**Version comparison data**

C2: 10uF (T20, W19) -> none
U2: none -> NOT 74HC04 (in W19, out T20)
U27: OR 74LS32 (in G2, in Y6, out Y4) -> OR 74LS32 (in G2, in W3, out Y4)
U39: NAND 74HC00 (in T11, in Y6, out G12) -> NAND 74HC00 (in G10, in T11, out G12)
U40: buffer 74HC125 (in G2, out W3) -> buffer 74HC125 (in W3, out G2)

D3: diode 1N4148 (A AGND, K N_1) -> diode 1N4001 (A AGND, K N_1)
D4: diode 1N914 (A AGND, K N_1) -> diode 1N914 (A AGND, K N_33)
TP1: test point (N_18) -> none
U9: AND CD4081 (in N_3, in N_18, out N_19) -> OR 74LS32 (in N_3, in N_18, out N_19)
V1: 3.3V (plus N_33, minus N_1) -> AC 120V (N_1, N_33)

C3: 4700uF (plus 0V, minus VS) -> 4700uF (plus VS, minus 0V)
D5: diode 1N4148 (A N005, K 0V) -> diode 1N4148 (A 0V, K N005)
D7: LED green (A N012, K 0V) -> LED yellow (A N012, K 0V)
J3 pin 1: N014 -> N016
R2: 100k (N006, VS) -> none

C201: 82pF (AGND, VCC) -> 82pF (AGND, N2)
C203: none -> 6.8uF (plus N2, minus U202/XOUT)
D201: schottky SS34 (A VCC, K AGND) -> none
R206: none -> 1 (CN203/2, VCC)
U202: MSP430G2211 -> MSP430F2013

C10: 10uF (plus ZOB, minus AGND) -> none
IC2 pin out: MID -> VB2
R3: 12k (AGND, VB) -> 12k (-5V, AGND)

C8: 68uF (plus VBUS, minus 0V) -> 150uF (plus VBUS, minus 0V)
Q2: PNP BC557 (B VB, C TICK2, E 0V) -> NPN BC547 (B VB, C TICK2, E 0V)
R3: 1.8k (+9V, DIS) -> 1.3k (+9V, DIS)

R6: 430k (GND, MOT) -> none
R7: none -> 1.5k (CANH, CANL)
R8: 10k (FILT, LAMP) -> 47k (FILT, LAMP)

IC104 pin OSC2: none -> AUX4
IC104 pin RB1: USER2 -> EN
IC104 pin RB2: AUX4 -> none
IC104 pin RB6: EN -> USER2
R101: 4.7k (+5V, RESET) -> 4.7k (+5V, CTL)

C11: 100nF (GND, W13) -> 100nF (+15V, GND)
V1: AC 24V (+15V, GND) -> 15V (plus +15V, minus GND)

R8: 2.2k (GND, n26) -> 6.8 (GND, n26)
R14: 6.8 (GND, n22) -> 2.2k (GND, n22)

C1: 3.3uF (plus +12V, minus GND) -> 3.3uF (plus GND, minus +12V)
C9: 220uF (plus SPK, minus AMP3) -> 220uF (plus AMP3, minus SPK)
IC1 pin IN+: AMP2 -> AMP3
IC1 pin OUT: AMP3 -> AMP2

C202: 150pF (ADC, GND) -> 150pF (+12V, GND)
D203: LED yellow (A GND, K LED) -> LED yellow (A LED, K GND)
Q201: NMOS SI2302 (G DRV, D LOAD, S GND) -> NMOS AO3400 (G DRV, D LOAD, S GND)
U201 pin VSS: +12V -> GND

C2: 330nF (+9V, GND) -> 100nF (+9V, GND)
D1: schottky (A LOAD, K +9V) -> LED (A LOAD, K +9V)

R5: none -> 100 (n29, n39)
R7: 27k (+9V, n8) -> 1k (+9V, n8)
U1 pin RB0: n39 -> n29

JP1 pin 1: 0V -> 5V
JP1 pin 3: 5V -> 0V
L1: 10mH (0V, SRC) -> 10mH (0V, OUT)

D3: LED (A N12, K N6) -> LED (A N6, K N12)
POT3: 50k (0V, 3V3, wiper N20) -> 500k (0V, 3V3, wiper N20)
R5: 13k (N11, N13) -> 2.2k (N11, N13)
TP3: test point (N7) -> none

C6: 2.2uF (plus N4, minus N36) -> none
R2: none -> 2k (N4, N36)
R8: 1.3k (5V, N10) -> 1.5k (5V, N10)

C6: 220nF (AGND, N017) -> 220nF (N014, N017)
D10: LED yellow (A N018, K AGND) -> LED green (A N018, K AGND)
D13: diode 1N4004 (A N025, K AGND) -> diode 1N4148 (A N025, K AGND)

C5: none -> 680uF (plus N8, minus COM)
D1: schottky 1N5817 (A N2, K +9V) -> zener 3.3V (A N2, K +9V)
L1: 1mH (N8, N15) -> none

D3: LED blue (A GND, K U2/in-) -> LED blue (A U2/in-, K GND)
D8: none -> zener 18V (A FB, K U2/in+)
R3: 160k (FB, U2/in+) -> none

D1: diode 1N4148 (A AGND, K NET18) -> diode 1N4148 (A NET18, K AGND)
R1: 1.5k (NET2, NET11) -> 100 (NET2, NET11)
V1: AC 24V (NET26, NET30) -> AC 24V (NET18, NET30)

**What the exercise asks**
In the entries above, restate word for word the lines between the one holding "C11: 100nF (GND, W13) -> 100nF (+15V, GND)" and the one holding "IC1 pin IN+: AMP2 -> AMP3", inclusive, and nothing besides.

**Written reply**
C11: 100nF (GND, W13) -> 100nF (+15V, GND)
V1: AC 24V (+15V, GND) -> 15V (plus +15V, minus GND)

R8: 2.2k (GND, n26) -> 6.8 (GND, n26)
R14: 6.8 (GND, n22) -> 2.2k (GND, n22)

C1: 3.3uF (plus +12V, minus GND) -> 3.3uF (plus GND, minus +12V)
C9: 220uF (plus SPK, minus AMP3) -> 220uF (plus AMP3, minus SPK)
IC1 pin IN+: AMP2 -> AMP3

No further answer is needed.